WORK ITEM
Which lines run from the one containing "U29: NOT CD4069" to the end of the listing? Copy them out exactly, leaving out the rest.

ENTRIES SUPPLIED
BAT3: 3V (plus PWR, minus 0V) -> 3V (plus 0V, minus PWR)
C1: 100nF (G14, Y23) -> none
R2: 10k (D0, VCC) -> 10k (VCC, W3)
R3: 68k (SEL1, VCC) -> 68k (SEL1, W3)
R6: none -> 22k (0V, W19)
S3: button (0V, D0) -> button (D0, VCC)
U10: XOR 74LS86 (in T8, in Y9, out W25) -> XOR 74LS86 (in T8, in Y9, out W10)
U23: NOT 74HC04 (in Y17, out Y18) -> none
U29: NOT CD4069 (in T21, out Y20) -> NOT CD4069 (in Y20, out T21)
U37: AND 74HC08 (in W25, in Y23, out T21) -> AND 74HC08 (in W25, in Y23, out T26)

COMPLETED TASK
U29: NOT CD4069 (in T21, out Y20) -> NOT CD4069 (in Y20, out T21)
U37: AND 74HC08 (in W25, in Y23, out T21) -> AND 74HC08 (in W25, in Y23, out T26)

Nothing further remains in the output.